DO THIS:
Convert everything from the line containing "cyan star: moved 1 px left, 30 px up" down to the end of the items into a Markdown table with the columns Row and Line, numbering each row. Leave the pictures out.

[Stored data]
-*-
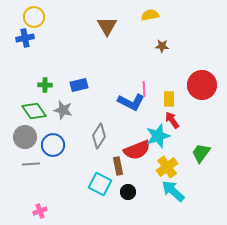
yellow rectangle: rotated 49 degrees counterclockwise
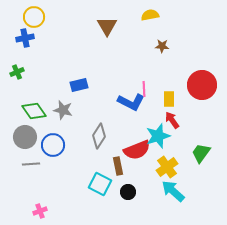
green cross: moved 28 px left, 13 px up; rotated 24 degrees counterclockwise
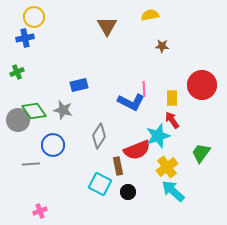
yellow rectangle: moved 3 px right, 1 px up
gray circle: moved 7 px left, 17 px up
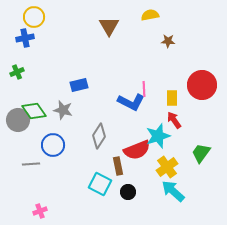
brown triangle: moved 2 px right
brown star: moved 6 px right, 5 px up
red arrow: moved 2 px right
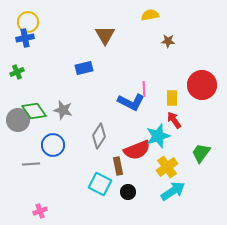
yellow circle: moved 6 px left, 5 px down
brown triangle: moved 4 px left, 9 px down
blue rectangle: moved 5 px right, 17 px up
cyan arrow: rotated 105 degrees clockwise
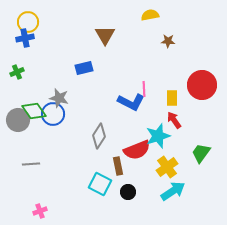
gray star: moved 4 px left, 12 px up
blue circle: moved 31 px up
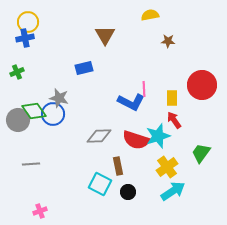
gray diamond: rotated 55 degrees clockwise
red semicircle: moved 1 px left, 10 px up; rotated 40 degrees clockwise
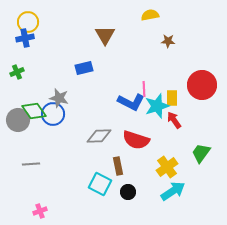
cyan star: moved 1 px left, 30 px up
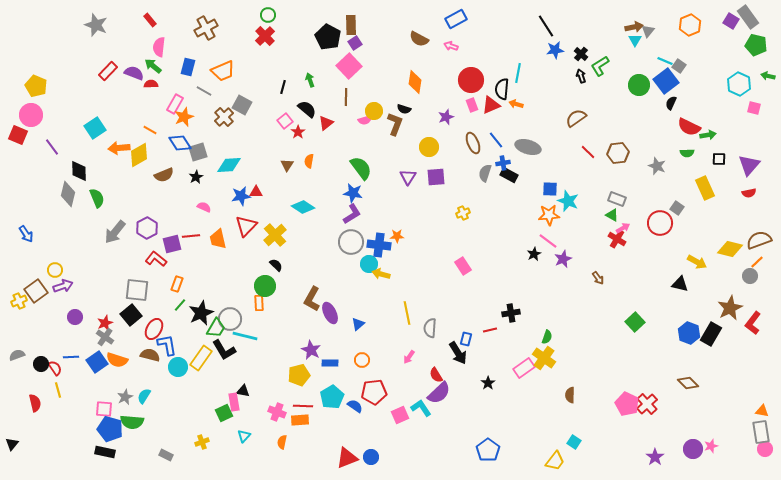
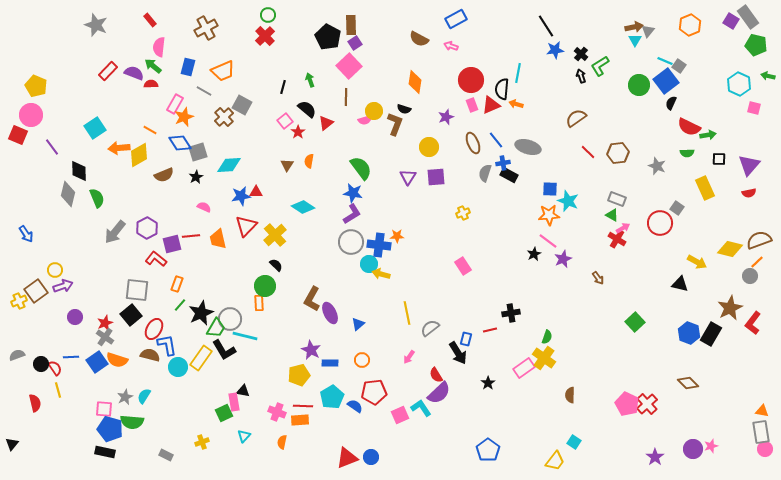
gray semicircle at (430, 328): rotated 48 degrees clockwise
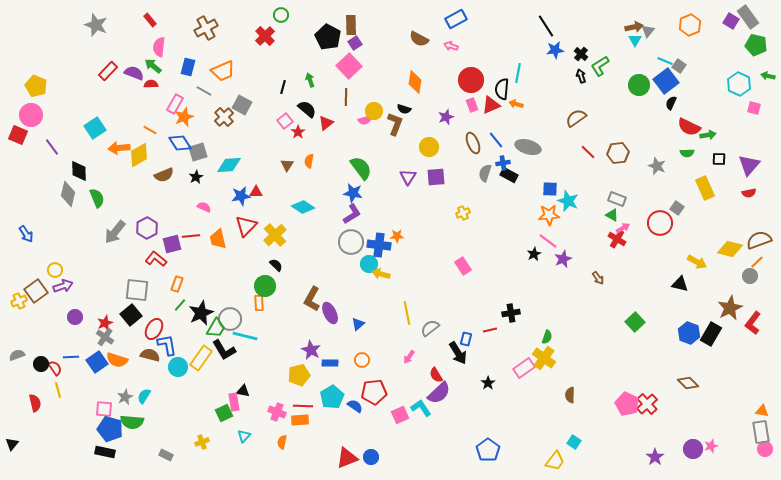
green circle at (268, 15): moved 13 px right
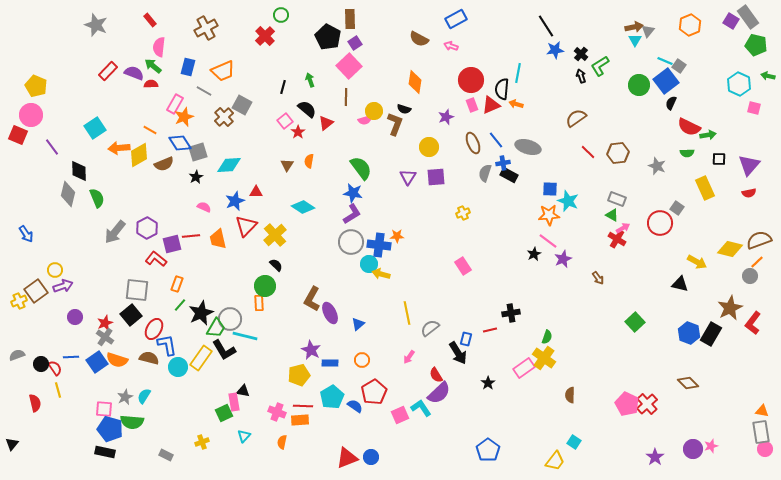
brown rectangle at (351, 25): moved 1 px left, 6 px up
brown semicircle at (164, 175): moved 11 px up
blue star at (241, 196): moved 6 px left, 5 px down; rotated 12 degrees counterclockwise
brown semicircle at (150, 355): moved 1 px left, 3 px down
red pentagon at (374, 392): rotated 25 degrees counterclockwise
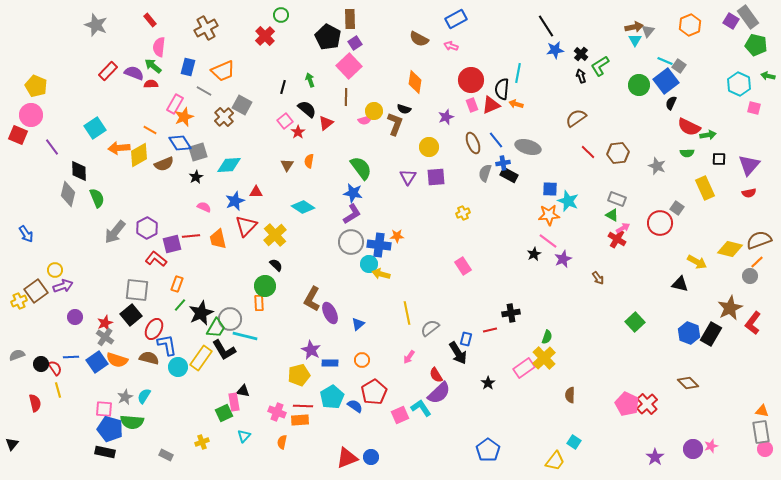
-*-
EXERCISE RESULT:
| Row | Line |
|---|---|
| 1 | cyan star: moved 1 px left, 30 px up |
| 2 | gray semicircle at (430, 328): rotated 48 degrees clockwise |
| 3 | green circle at (268, 15): moved 13 px right |
| 4 | brown rectangle at (351, 25): moved 1 px left, 6 px up |
| 5 | brown semicircle at (164, 175): moved 11 px up |
| 6 | blue star at (241, 196): moved 6 px left, 5 px down; rotated 12 degrees counterclockwise |
| 7 | brown semicircle at (150, 355): moved 1 px left, 3 px down |
| 8 | red pentagon at (374, 392): rotated 25 degrees counterclockwise |